Try it
Return, word for word, only the lines of the data below that lie between the line with "red pear [115,66,157,135] -> none" and the line with "camera: 95 degrees right, 5 degrees up", those two lines included.

Saved entries
......

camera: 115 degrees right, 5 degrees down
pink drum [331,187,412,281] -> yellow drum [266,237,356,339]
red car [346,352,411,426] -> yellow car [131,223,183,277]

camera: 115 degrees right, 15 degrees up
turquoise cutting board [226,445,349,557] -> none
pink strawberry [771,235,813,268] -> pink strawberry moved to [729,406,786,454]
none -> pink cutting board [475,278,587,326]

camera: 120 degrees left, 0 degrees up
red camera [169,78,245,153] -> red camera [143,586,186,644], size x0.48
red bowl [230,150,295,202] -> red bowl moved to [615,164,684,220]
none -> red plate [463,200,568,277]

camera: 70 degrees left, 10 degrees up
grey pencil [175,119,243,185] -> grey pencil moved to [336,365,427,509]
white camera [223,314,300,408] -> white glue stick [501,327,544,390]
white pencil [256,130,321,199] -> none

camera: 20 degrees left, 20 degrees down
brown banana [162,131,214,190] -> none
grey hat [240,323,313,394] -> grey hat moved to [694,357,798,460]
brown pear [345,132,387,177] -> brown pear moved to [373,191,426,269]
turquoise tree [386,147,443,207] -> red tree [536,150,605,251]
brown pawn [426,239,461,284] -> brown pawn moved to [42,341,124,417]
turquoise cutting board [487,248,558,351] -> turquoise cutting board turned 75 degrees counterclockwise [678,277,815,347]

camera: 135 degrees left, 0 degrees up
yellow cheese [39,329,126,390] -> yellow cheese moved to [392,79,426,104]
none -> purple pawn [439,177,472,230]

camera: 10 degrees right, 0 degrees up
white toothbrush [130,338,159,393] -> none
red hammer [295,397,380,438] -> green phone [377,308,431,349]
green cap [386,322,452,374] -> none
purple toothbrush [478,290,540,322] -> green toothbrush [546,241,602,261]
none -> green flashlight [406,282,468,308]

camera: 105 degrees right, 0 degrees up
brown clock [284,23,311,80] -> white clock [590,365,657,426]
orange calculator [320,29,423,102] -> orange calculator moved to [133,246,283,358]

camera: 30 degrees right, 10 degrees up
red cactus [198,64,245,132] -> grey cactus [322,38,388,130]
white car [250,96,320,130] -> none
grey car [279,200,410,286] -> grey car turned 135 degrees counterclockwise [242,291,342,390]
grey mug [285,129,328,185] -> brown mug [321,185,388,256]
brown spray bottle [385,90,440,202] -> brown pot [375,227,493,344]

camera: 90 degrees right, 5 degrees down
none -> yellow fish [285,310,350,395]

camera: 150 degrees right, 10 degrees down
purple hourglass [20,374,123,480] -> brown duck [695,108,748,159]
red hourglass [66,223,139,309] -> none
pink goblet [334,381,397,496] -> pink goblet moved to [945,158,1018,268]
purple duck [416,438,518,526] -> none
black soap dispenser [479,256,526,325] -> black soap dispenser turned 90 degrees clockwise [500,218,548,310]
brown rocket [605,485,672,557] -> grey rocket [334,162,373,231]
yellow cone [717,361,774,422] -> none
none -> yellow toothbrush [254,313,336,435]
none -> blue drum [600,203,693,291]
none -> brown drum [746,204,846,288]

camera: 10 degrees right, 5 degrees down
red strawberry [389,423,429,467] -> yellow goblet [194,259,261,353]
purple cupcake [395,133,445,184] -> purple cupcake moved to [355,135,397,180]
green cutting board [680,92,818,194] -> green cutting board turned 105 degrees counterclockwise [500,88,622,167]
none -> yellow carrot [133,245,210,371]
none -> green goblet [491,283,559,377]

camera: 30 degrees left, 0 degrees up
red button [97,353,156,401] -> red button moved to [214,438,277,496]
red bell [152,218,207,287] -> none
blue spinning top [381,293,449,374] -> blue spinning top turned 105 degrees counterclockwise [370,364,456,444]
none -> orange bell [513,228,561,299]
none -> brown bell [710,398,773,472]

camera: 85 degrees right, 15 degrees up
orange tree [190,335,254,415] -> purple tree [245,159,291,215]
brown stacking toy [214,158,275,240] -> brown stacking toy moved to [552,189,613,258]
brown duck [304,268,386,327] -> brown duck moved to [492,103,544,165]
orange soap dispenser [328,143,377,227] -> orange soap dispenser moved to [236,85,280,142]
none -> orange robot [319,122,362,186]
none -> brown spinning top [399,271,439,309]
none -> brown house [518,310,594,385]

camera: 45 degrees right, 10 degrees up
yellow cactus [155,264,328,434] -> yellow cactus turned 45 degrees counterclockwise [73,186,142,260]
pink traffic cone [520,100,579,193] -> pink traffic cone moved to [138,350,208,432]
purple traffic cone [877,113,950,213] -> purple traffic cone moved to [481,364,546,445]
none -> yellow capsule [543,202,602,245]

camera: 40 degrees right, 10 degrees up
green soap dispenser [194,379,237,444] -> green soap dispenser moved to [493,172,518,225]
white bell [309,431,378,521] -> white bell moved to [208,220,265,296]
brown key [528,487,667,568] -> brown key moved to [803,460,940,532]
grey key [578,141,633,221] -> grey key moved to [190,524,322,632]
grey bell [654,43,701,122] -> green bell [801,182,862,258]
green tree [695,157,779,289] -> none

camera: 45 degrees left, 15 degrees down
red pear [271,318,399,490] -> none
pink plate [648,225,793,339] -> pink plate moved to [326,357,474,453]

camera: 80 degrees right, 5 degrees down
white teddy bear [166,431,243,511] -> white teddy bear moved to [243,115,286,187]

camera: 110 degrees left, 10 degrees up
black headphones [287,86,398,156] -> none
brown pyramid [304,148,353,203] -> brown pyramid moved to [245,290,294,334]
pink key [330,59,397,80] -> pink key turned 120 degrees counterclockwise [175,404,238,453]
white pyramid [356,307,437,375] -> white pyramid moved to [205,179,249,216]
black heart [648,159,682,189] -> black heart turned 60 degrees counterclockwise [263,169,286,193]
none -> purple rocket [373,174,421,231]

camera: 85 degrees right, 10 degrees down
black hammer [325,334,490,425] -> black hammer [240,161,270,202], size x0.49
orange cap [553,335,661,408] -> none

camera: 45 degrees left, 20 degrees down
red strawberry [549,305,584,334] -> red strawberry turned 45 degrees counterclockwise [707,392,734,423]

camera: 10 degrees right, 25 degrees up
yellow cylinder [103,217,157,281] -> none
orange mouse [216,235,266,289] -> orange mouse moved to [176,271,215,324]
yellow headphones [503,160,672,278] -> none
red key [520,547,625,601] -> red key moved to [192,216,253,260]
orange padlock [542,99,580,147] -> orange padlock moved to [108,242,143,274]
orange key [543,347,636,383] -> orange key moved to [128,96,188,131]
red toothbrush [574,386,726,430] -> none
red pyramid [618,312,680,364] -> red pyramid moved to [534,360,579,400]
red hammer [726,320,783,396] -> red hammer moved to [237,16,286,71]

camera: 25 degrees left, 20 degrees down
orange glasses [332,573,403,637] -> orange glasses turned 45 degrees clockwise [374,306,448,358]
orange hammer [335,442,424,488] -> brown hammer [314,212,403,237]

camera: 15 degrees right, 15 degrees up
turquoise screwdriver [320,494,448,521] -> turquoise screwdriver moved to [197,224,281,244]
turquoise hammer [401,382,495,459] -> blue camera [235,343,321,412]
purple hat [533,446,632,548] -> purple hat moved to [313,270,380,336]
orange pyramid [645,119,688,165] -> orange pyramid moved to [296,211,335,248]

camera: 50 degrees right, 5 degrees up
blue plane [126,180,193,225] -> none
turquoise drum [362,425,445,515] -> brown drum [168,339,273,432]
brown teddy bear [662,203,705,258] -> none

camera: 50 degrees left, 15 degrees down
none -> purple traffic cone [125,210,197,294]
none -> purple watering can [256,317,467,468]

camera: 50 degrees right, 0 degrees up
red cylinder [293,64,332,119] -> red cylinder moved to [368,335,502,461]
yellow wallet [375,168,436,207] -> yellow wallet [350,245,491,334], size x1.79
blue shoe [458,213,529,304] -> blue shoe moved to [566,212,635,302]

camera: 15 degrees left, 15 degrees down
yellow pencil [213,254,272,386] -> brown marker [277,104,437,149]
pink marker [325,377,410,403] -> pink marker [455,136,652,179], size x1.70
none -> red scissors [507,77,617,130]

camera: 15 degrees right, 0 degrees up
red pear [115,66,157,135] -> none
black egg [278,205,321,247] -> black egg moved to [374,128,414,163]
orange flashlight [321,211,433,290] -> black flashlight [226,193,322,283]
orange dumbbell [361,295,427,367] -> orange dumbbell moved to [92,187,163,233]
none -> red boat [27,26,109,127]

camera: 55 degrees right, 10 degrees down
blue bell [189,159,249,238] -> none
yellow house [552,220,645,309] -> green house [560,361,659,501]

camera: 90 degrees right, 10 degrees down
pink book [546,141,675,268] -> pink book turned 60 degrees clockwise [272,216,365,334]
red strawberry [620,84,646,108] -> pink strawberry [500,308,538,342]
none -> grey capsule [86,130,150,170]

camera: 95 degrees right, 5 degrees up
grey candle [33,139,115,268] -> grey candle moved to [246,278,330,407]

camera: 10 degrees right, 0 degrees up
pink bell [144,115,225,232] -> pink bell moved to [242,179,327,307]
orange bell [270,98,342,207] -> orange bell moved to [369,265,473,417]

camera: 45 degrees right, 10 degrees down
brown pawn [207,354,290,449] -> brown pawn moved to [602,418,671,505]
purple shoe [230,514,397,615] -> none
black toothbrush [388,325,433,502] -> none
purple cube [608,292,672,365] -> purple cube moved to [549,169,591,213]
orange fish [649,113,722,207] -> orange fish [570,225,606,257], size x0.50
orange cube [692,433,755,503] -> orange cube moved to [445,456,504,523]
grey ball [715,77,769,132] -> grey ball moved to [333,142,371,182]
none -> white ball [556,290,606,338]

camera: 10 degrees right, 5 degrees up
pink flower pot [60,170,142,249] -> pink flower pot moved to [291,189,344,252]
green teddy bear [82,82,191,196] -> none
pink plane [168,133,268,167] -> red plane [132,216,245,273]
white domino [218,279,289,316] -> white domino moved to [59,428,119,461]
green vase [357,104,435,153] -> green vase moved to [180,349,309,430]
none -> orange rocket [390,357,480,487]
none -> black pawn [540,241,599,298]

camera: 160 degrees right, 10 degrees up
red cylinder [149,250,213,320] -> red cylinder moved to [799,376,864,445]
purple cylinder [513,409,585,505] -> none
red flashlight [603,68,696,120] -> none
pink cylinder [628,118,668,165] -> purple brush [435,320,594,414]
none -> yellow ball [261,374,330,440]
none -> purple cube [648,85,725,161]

......

Result below
red pear [115,66,157,135] -> none
black egg [278,205,321,247] -> black egg moved to [374,128,414,163]
orange flashlight [321,211,433,290] -> black flashlight [226,193,322,283]
orange dumbbell [361,295,427,367] -> orange dumbbell moved to [92,187,163,233]
none -> red boat [27,26,109,127]

camera: 55 degrees right, 10 degrees down
blue bell [189,159,249,238] -> none
yellow house [552,220,645,309] -> green house [560,361,659,501]

camera: 90 degrees right, 10 degrees down
pink book [546,141,675,268] -> pink book turned 60 degrees clockwise [272,216,365,334]
red strawberry [620,84,646,108] -> pink strawberry [500,308,538,342]
none -> grey capsule [86,130,150,170]

camera: 95 degrees right, 5 degrees up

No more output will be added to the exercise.